(WORK REQUEST): Once the pictures have been excluded, set down each remaining entry word for word.
━━━━
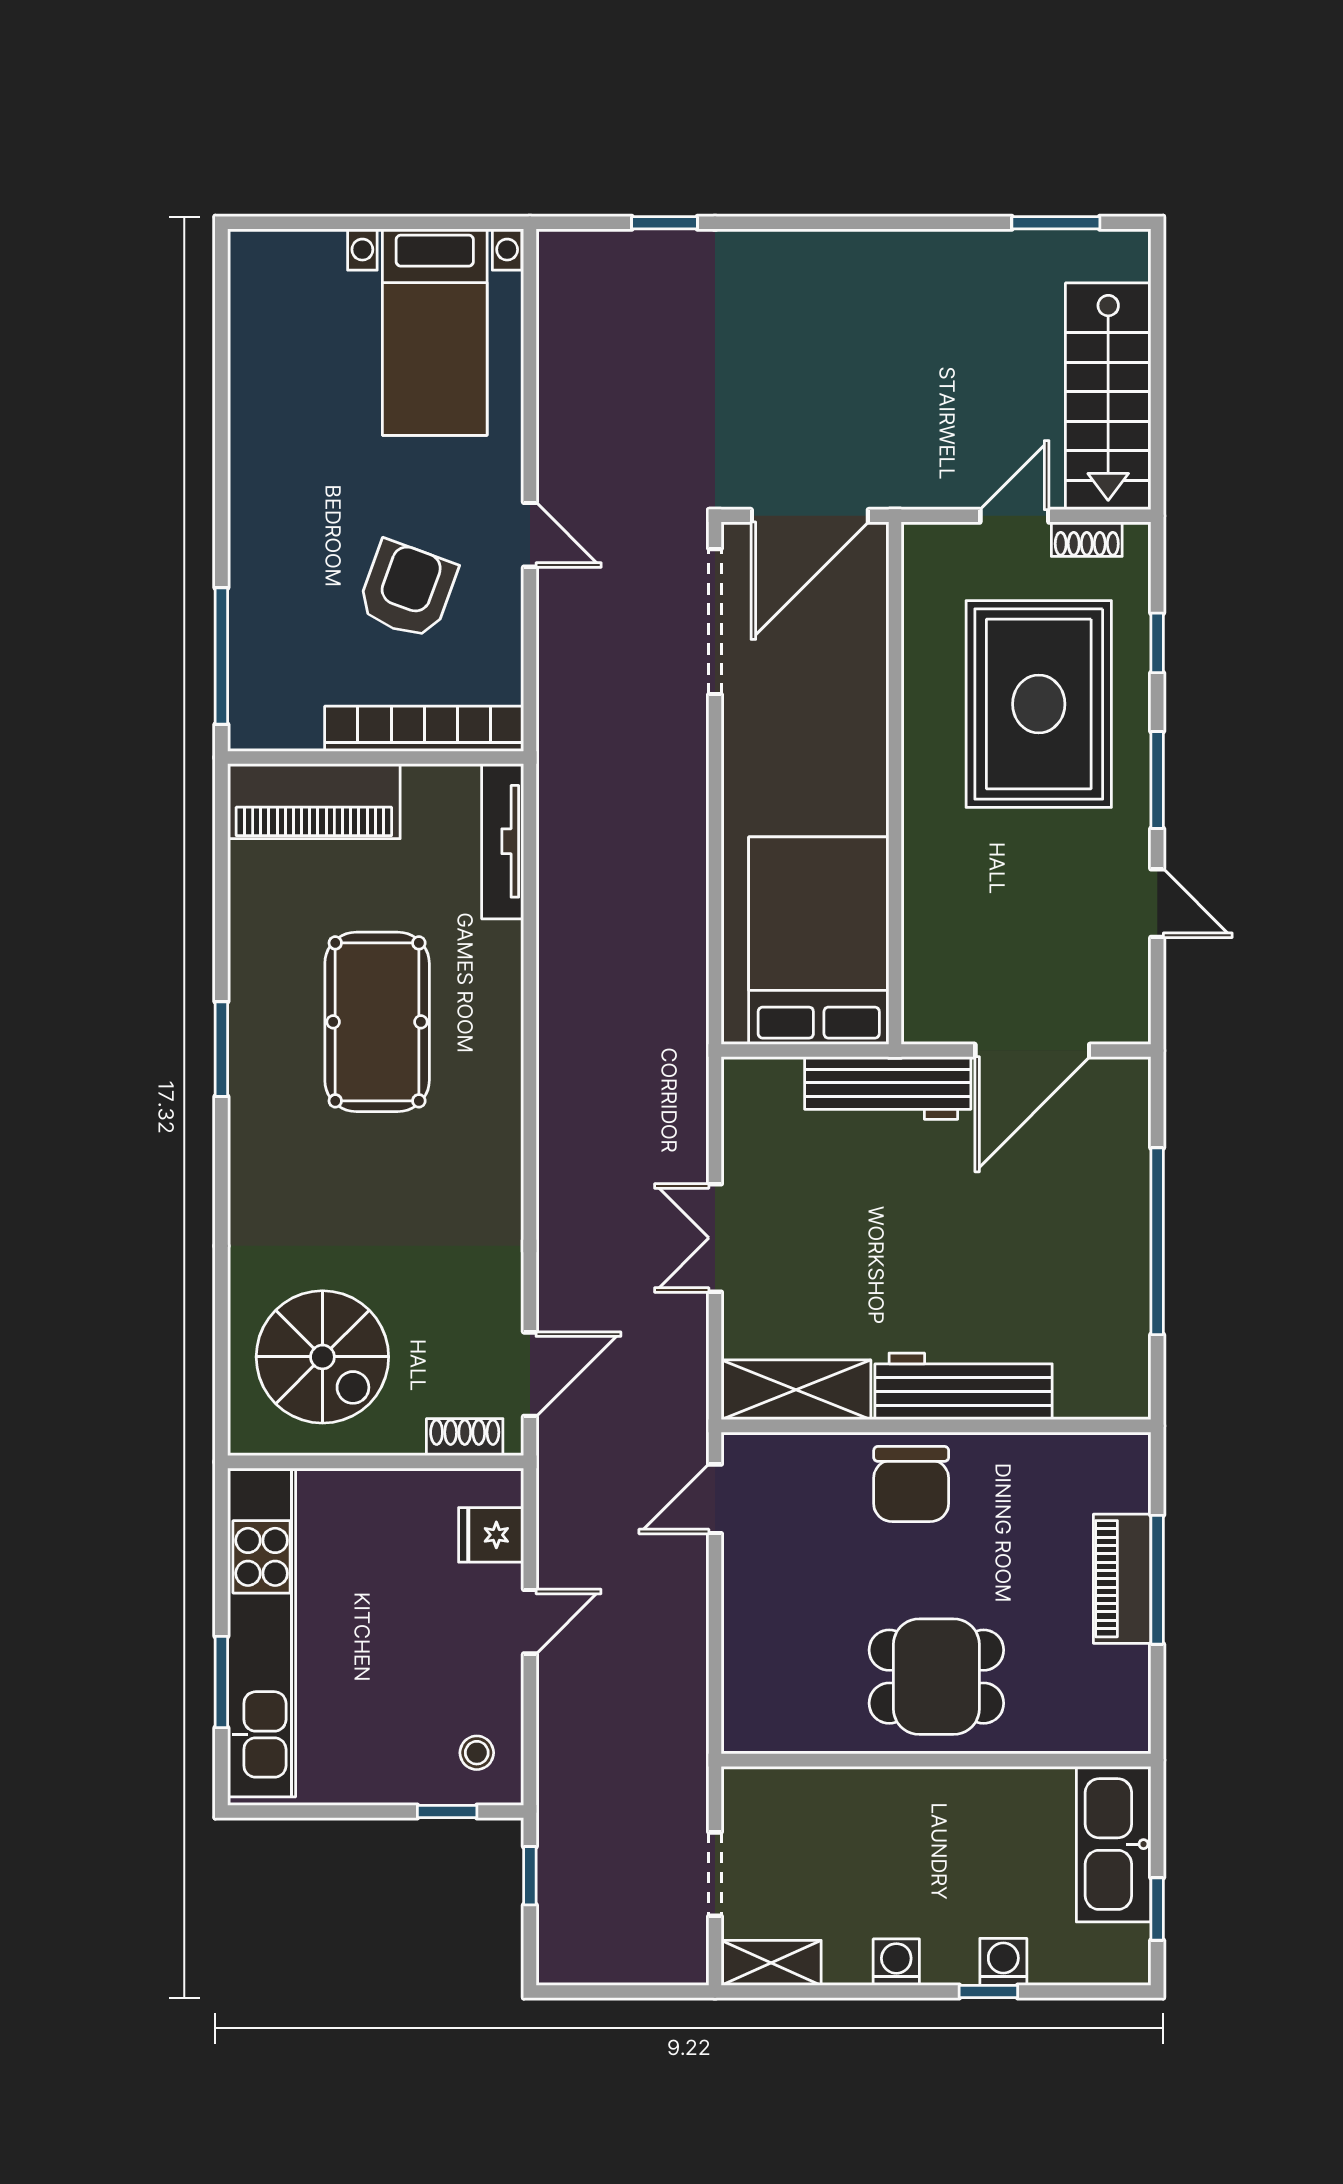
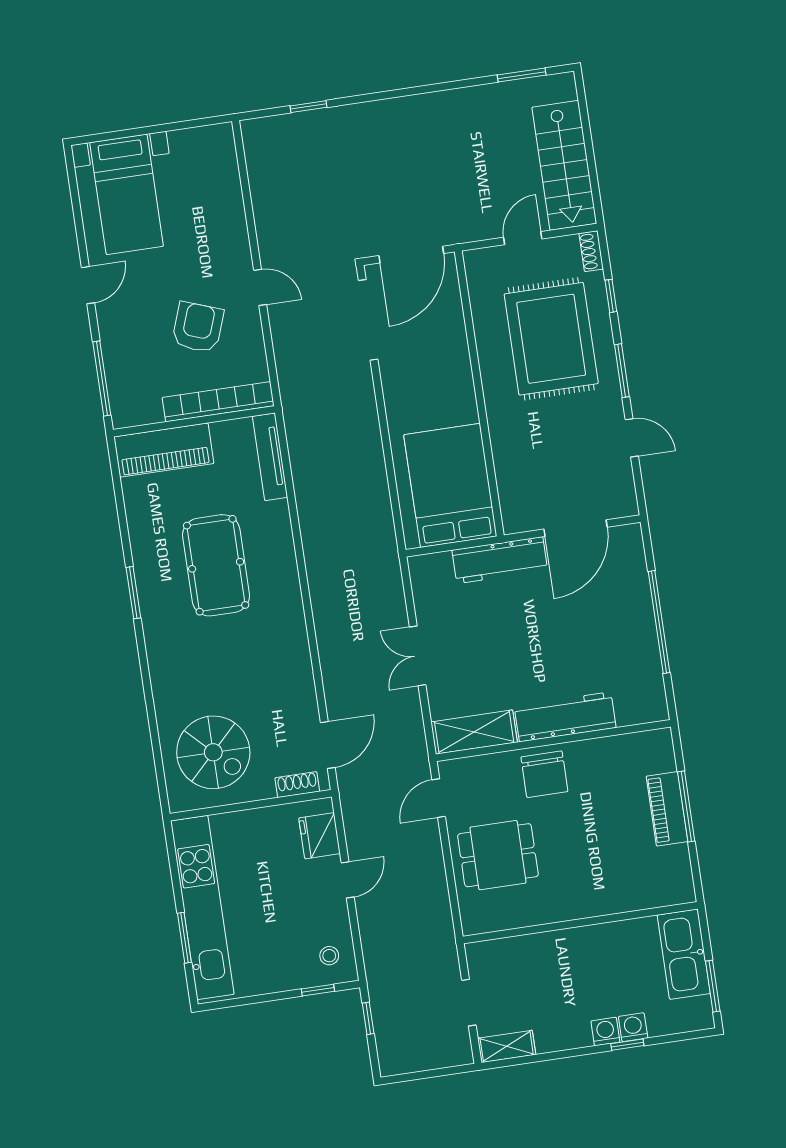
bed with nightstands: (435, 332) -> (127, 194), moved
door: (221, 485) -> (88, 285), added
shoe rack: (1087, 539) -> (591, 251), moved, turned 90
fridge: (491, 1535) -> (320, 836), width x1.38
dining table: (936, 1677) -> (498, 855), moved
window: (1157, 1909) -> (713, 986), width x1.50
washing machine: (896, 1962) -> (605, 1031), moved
━━━━
(EXERCISE RESPONSE):
bed with nightstands: (435, 332) -> (127, 194), moved
door: (221, 485) -> (88, 285), added
shoe rack: (1087, 539) -> (591, 251), moved, turned 90
fridge: (491, 1535) -> (320, 836), width x1.38
dining table: (936, 1677) -> (498, 855), moved
window: (1157, 1909) -> (713, 986), width x1.50
washing machine: (896, 1962) -> (605, 1031), moved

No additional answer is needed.